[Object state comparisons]
________________________

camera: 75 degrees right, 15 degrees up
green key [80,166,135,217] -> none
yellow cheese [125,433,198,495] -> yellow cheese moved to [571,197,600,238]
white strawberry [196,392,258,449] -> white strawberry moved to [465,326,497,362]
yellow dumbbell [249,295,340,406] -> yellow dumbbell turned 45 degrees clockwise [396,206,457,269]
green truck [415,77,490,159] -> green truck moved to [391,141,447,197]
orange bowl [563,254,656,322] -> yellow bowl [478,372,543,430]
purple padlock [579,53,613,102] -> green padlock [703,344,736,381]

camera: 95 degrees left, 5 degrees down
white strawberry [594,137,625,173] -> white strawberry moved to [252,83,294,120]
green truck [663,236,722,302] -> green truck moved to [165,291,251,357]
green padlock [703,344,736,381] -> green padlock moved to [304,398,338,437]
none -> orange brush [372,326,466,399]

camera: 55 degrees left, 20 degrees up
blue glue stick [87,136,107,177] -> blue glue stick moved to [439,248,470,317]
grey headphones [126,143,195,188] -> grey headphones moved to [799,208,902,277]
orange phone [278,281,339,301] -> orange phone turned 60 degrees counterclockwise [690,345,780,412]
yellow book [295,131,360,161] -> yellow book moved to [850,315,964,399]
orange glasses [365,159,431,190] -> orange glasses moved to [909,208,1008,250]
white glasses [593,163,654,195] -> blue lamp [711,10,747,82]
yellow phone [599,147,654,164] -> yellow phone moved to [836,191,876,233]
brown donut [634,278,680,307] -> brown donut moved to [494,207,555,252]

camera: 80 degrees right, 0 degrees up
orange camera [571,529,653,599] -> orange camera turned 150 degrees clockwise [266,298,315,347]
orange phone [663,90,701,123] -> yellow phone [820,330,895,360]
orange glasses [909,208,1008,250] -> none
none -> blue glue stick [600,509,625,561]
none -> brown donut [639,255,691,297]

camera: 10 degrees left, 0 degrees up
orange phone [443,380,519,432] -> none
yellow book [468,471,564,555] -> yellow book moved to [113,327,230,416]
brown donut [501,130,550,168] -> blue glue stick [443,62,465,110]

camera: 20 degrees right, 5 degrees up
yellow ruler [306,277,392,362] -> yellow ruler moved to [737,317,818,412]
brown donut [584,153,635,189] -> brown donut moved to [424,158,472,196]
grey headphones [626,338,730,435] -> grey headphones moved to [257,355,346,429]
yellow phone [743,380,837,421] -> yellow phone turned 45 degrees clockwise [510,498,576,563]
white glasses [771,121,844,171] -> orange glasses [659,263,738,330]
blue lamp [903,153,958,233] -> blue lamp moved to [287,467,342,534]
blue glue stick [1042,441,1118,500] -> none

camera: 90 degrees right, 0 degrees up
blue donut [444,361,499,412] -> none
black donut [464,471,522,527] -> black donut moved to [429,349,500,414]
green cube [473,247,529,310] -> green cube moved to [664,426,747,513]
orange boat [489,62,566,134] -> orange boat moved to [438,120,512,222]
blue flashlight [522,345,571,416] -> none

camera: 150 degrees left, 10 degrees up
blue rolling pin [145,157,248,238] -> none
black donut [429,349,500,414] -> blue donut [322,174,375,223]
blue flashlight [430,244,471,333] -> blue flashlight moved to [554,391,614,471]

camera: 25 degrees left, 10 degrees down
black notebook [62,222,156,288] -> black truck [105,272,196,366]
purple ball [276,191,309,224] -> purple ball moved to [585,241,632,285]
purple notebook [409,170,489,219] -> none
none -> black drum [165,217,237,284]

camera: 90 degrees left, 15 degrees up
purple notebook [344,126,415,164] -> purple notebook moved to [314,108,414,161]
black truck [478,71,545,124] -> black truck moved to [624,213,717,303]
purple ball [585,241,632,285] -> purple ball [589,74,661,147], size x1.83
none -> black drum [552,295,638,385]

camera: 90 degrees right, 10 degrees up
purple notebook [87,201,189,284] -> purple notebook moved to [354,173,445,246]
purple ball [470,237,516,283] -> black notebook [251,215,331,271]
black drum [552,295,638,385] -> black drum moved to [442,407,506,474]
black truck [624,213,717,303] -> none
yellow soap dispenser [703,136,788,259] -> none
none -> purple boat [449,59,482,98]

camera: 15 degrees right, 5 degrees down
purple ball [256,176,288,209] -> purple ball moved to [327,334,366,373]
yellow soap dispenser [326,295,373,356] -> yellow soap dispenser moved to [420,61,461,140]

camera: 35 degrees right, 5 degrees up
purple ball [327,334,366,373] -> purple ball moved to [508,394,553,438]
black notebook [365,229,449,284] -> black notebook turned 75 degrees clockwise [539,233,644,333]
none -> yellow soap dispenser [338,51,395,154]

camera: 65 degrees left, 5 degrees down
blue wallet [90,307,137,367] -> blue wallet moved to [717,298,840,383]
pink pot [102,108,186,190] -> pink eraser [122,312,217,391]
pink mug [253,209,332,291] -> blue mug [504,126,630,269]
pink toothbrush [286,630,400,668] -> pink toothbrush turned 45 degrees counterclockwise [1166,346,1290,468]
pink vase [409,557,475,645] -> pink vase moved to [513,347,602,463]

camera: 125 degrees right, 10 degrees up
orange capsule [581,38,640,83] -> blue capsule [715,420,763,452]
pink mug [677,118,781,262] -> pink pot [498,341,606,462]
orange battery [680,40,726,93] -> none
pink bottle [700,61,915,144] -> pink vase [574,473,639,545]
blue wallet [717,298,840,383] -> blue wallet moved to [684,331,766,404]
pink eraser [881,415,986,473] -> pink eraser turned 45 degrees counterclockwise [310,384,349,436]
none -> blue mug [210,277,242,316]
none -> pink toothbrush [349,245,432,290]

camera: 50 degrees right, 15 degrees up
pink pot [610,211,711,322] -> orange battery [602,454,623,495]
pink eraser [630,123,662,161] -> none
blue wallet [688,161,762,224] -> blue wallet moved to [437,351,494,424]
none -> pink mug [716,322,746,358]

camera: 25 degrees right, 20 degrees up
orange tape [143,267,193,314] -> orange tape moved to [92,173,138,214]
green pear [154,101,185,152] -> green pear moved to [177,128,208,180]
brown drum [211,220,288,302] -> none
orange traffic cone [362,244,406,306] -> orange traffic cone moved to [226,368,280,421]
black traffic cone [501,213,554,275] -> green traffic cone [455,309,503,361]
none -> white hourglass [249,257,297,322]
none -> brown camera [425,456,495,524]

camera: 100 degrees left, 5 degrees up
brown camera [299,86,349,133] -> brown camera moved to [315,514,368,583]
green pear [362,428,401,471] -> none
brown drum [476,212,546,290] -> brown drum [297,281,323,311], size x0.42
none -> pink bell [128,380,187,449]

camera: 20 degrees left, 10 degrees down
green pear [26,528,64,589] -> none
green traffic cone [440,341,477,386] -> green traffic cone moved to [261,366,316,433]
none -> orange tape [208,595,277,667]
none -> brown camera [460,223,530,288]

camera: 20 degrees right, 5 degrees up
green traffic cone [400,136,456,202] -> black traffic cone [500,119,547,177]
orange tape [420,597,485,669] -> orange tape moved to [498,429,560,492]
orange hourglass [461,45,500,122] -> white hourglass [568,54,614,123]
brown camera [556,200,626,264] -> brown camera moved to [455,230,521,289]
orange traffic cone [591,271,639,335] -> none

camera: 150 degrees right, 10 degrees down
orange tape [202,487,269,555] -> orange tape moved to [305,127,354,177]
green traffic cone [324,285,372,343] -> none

________________________

Your objective »
Look through the records above and please copy every line in which the string "down" occurs.

Written solution »
camera: 95 degrees left, 5 degrees down
camera: 25 degrees left, 10 degrees down
camera: 15 degrees right, 5 degrees down
camera: 65 degrees left, 5 degrees down
camera: 20 degrees left, 10 degrees down
camera: 150 degrees right, 10 degrees down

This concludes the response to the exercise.